Provided records>
=======

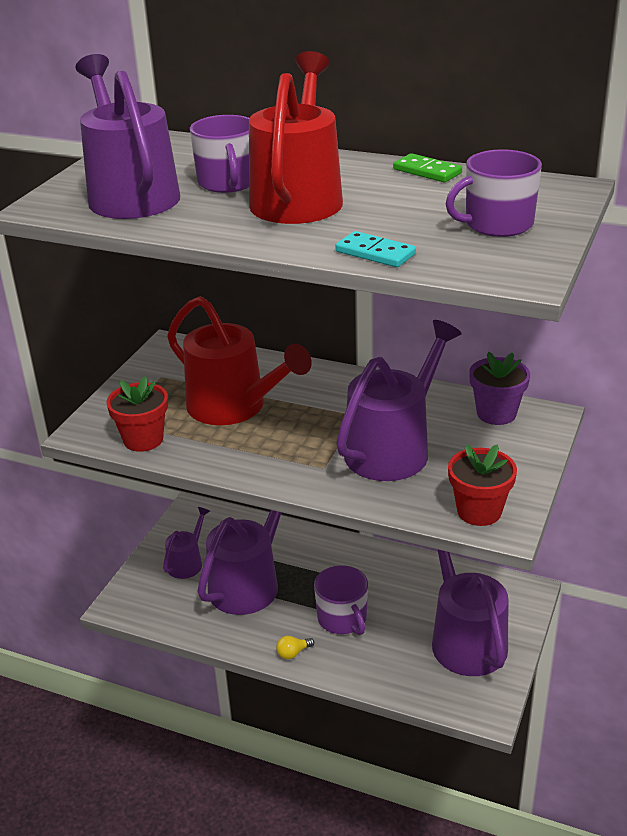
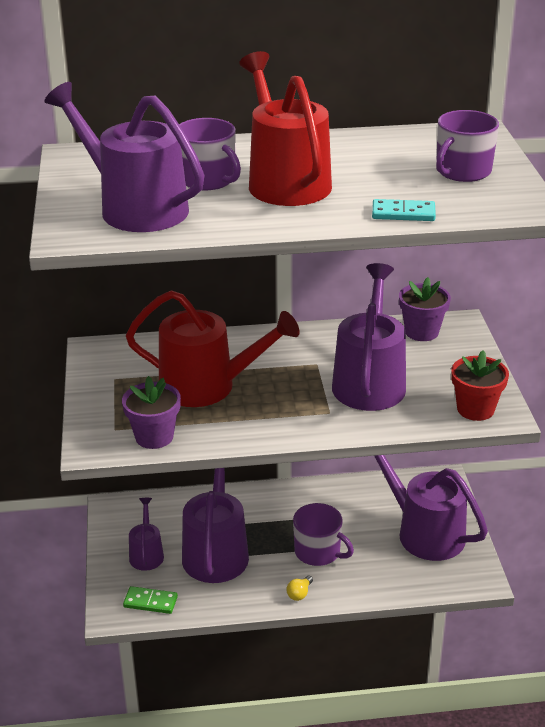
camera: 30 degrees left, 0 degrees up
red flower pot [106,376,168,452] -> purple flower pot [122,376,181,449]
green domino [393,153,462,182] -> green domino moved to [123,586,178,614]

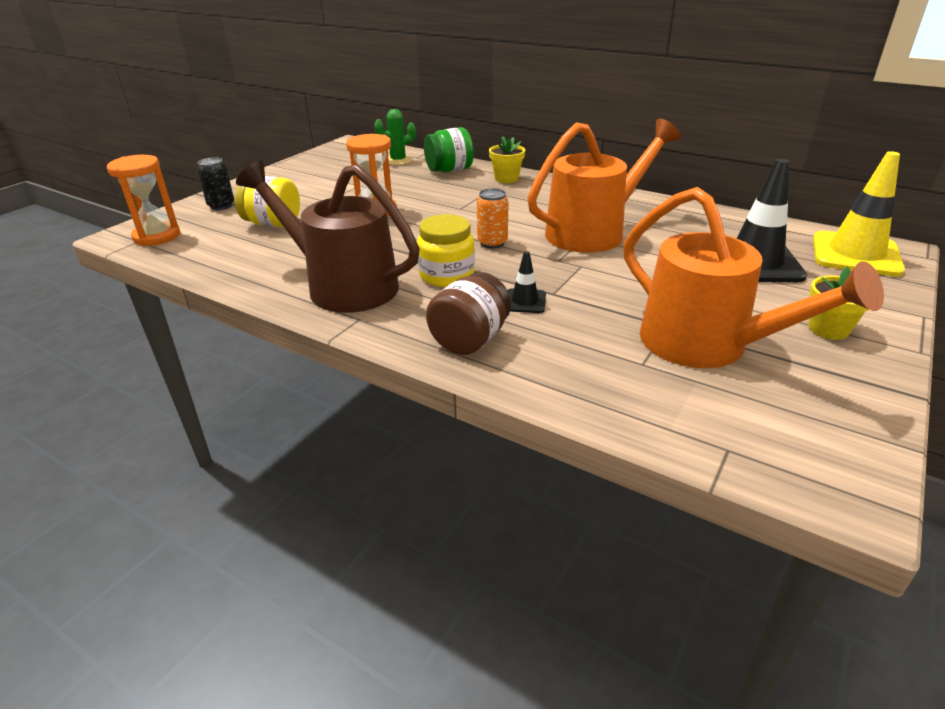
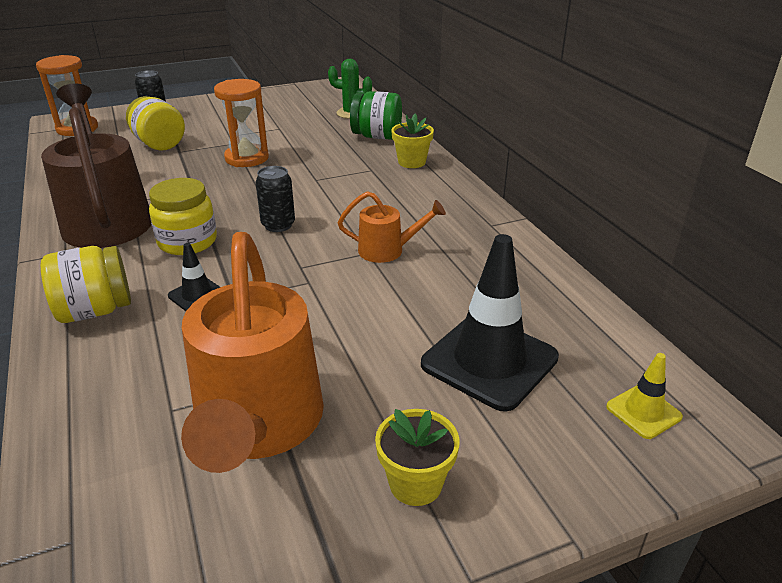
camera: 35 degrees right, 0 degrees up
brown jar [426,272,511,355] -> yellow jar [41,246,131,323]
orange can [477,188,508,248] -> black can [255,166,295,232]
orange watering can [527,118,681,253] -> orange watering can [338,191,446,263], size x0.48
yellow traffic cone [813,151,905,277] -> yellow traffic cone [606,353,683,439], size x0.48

=======

Task instructions>
To answer, copy each line from the material above that has the word "orange".

Solution to this problem>
orange can [477,188,508,248] -> black can [255,166,295,232]
orange watering can [527,118,681,253] -> orange watering can [338,191,446,263], size x0.48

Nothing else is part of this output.